■ Required action
With the line containing "MATRIX pin DIN: RX2 -> D18" as the final line, restate exactly every line of the data below from the first one onward, and copy no pictures.

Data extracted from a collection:
━━━
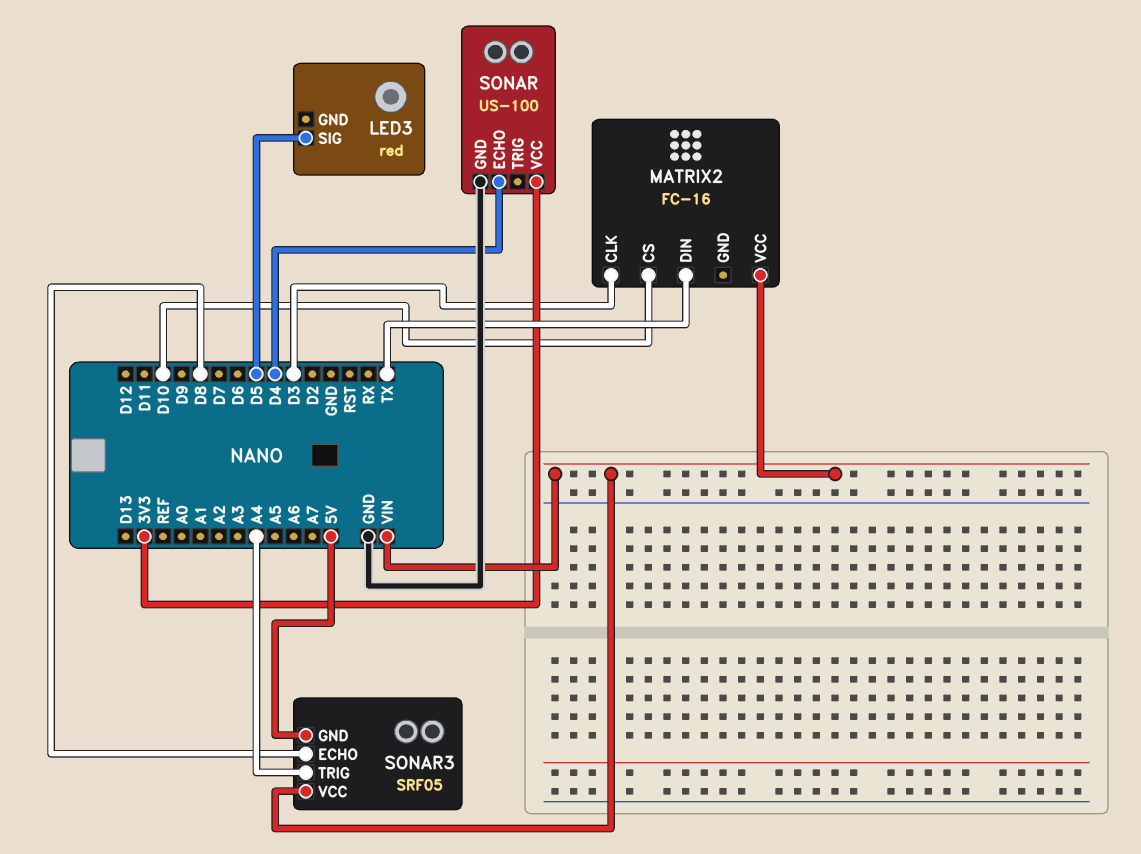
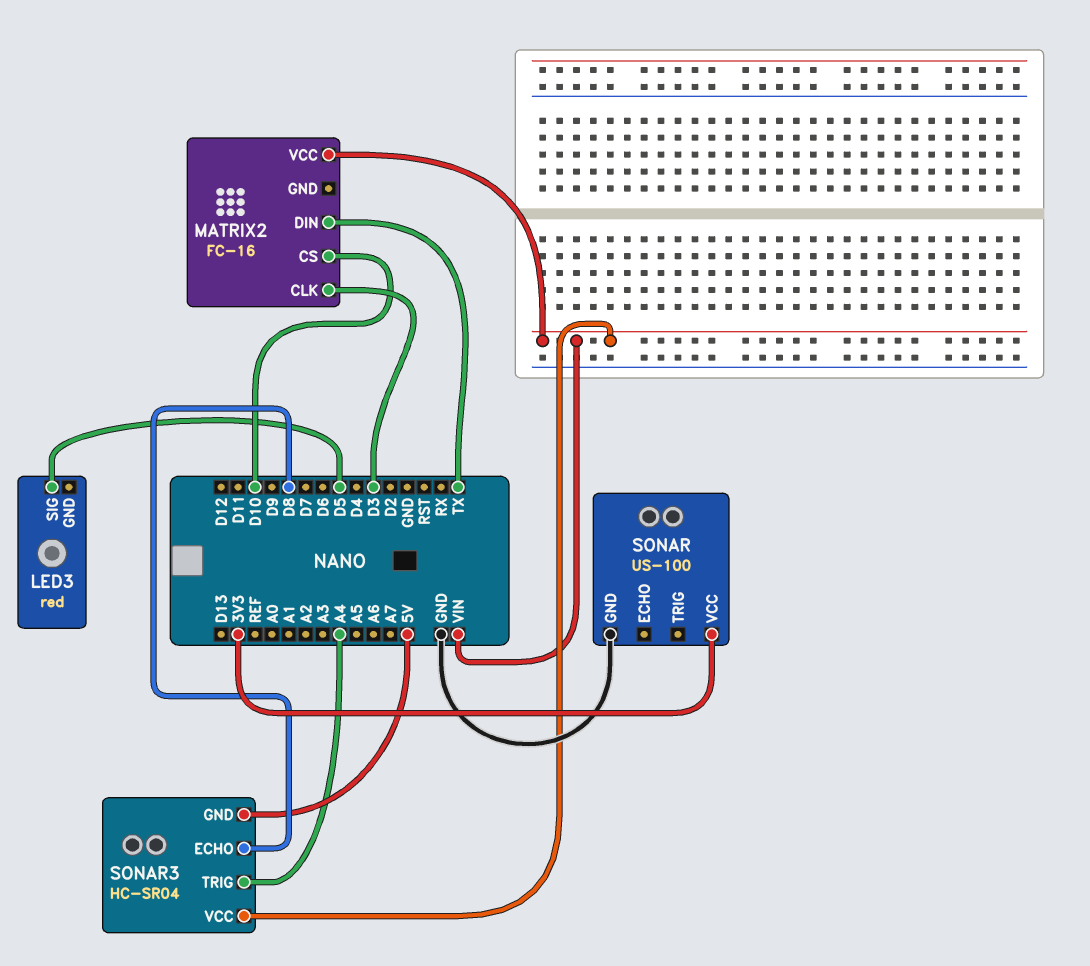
SONAR pin ECHO: D4 -> none
SONAR3: SRF05 -> HC-SR04

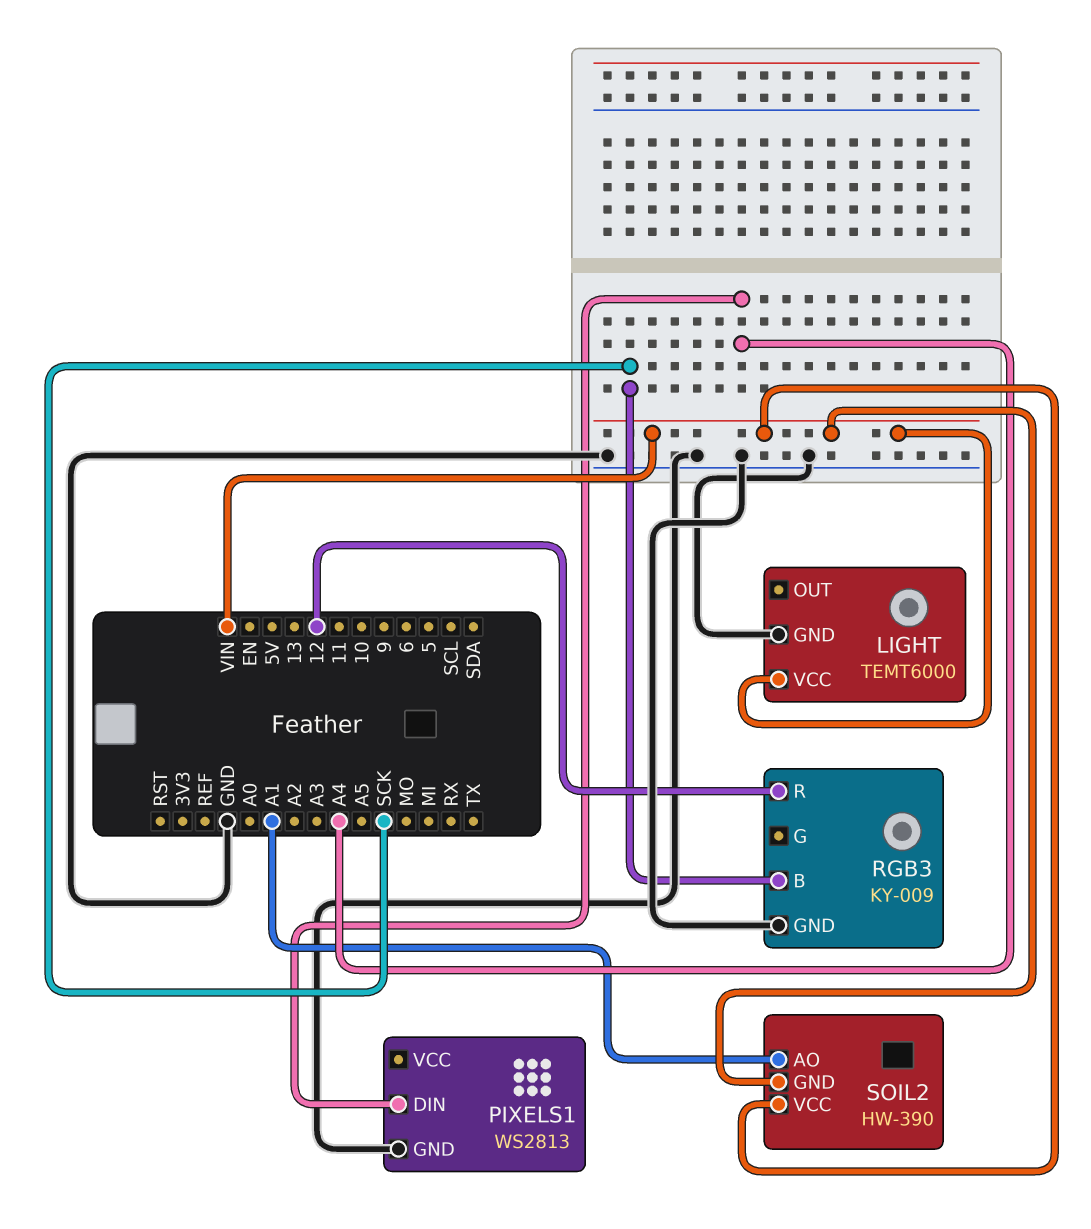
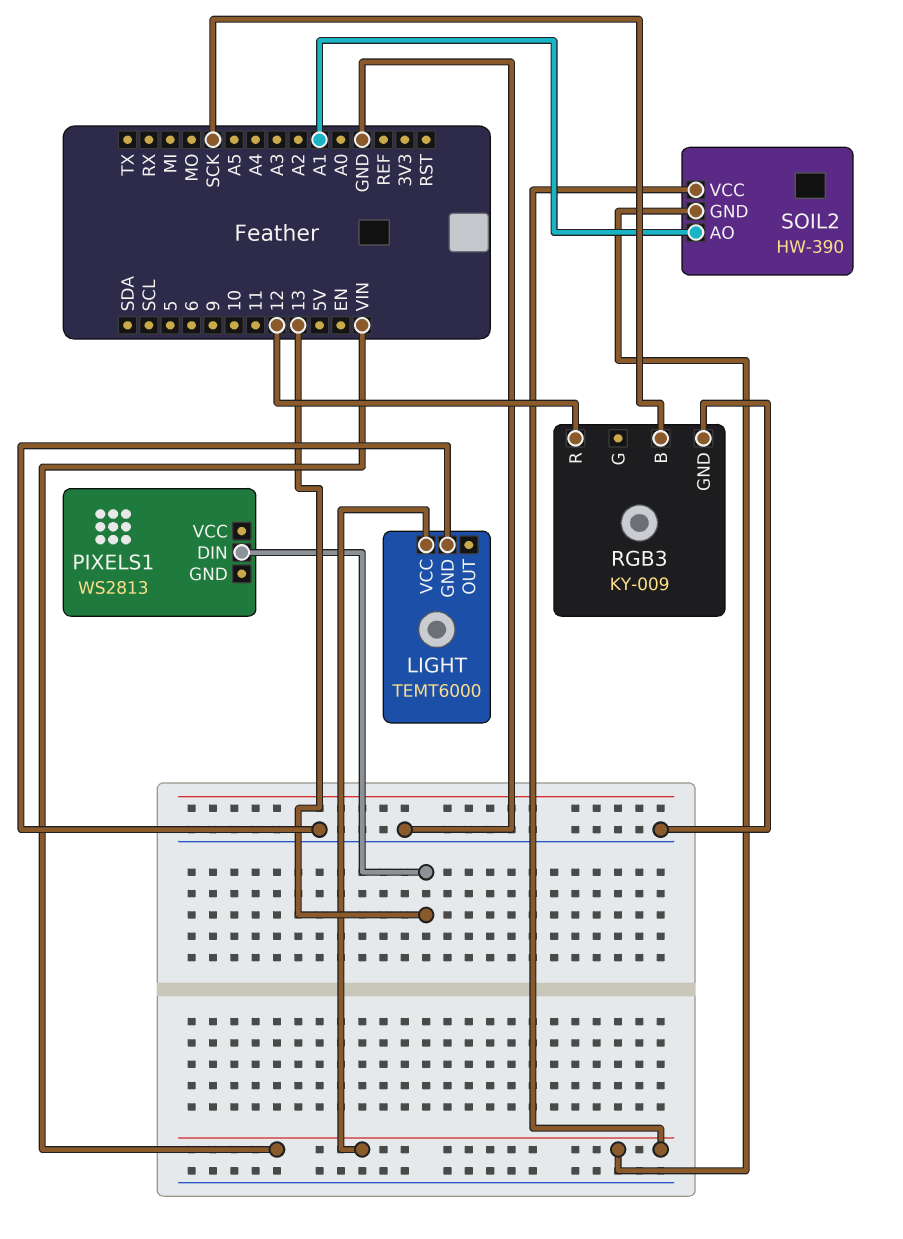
PIXELS1 pin DIN: A4 -> 13
PIXELS1 pin GND: GND -> none

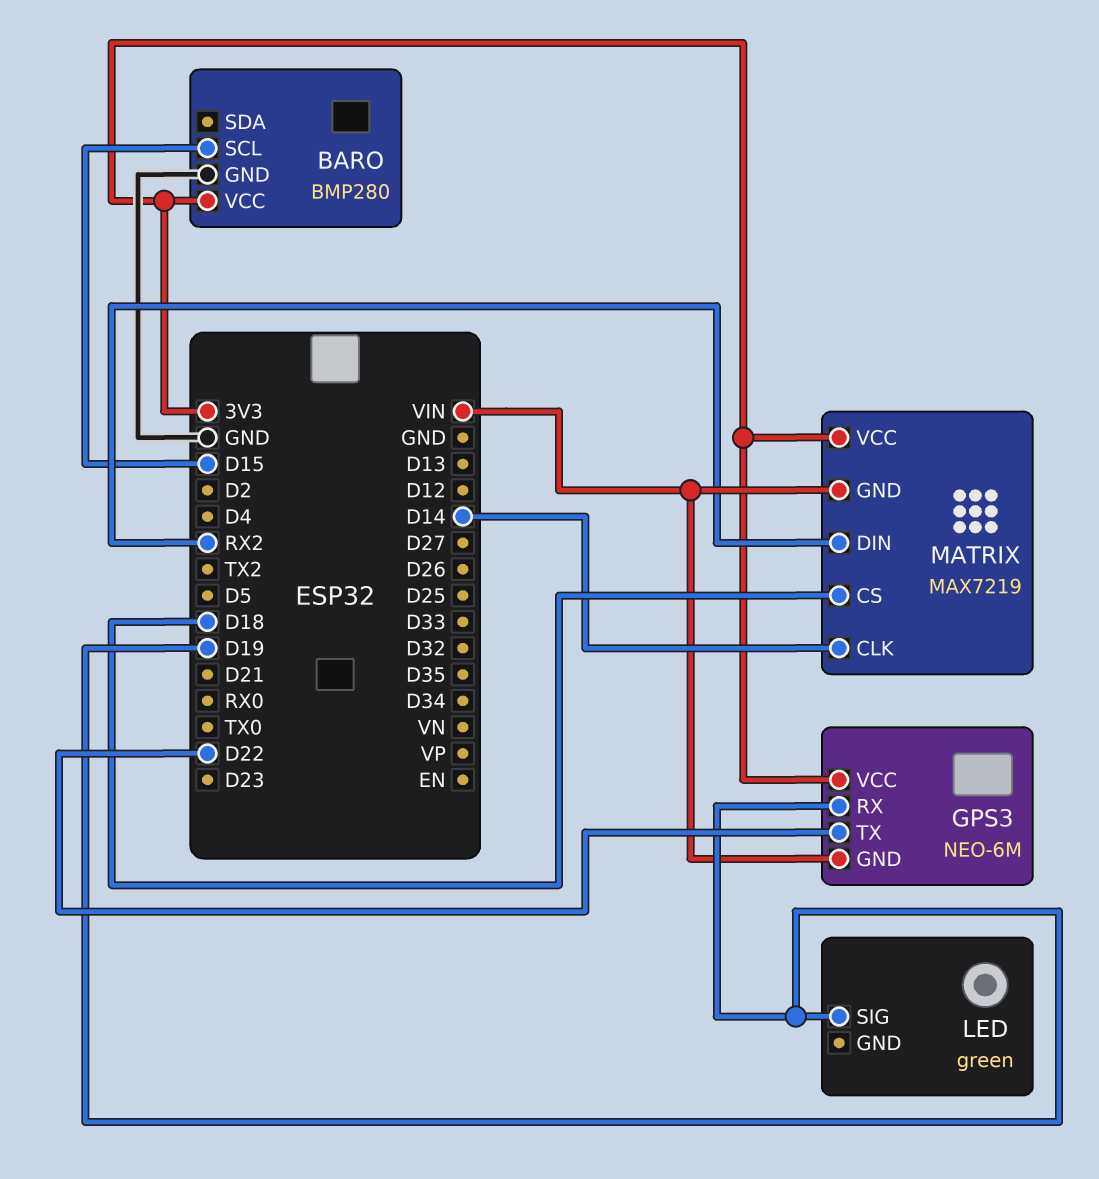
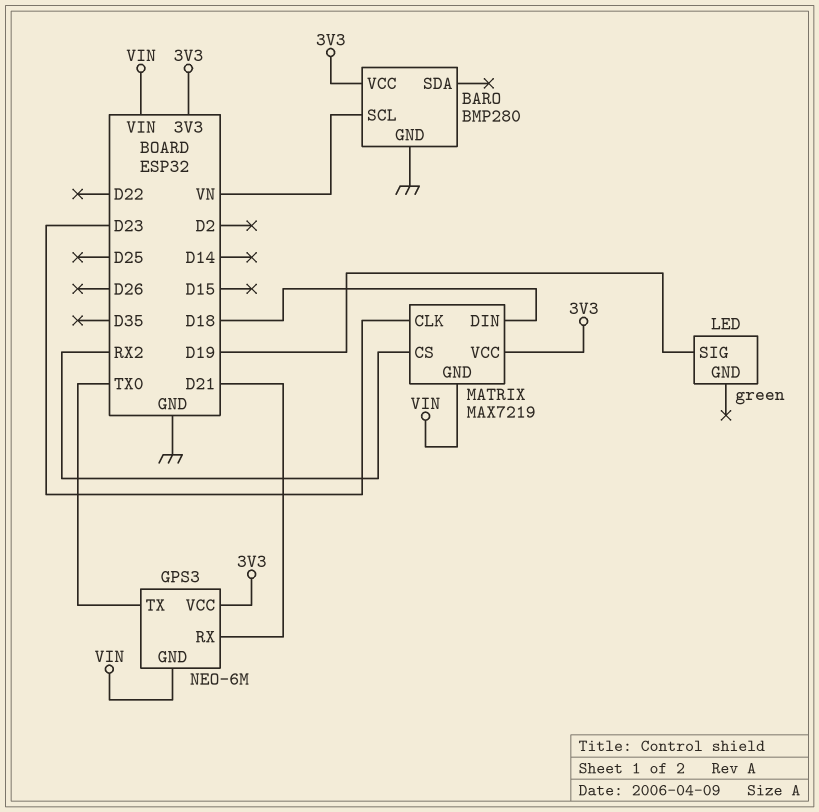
BARO pin SCL: D15 -> VN
GPS3 pin RX: D19 -> D21
GPS3 pin TX: D22 -> TX0
MATRIX pin CLK: D14 -> D23
MATRIX pin CS: D18 -> RX2
MATRIX pin DIN: RX2 -> D18

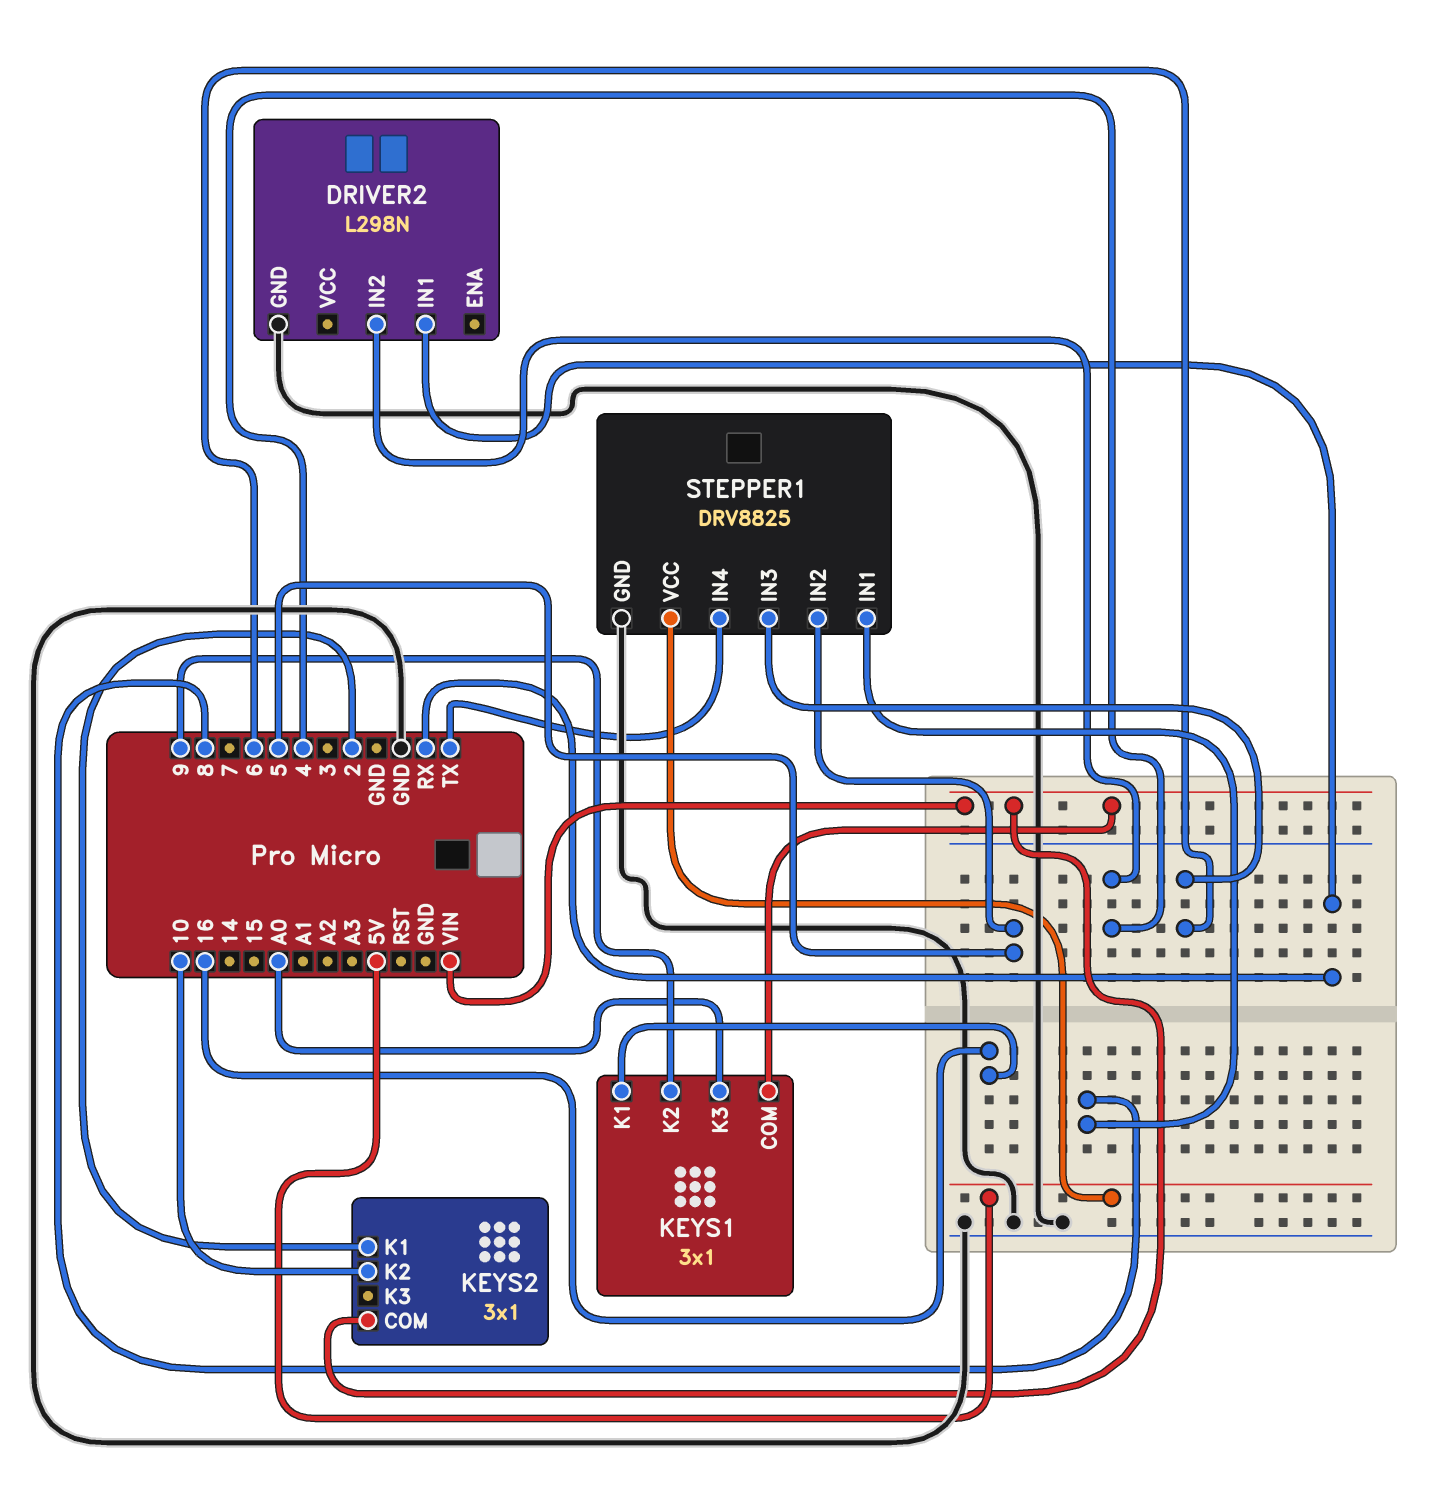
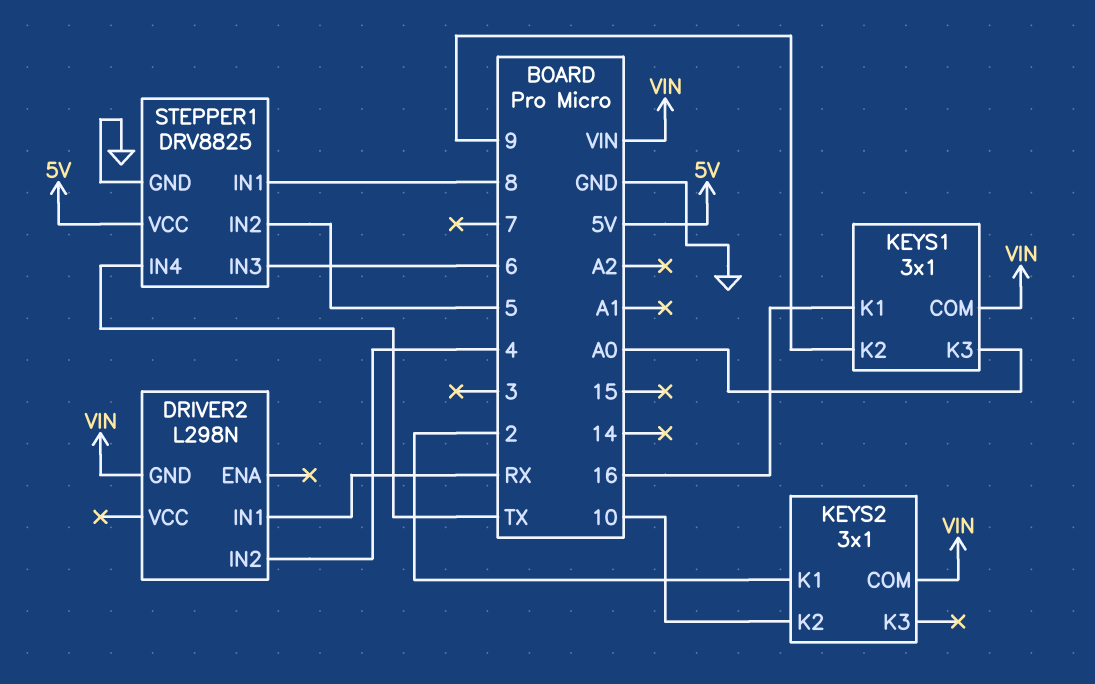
DRIVER2 pin GND: GND -> VIN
━━━
■ Exercise answer
SONAR pin ECHO: D4 -> none
SONAR3: SRF05 -> HC-SR04

PIXELS1 pin DIN: A4 -> 13
PIXELS1 pin GND: GND -> none

BARO pin SCL: D15 -> VN
GPS3 pin RX: D19 -> D21
GPS3 pin TX: D22 -> TX0
MATRIX pin CLK: D14 -> D23
MATRIX pin CS: D18 -> RX2
MATRIX pin DIN: RX2 -> D18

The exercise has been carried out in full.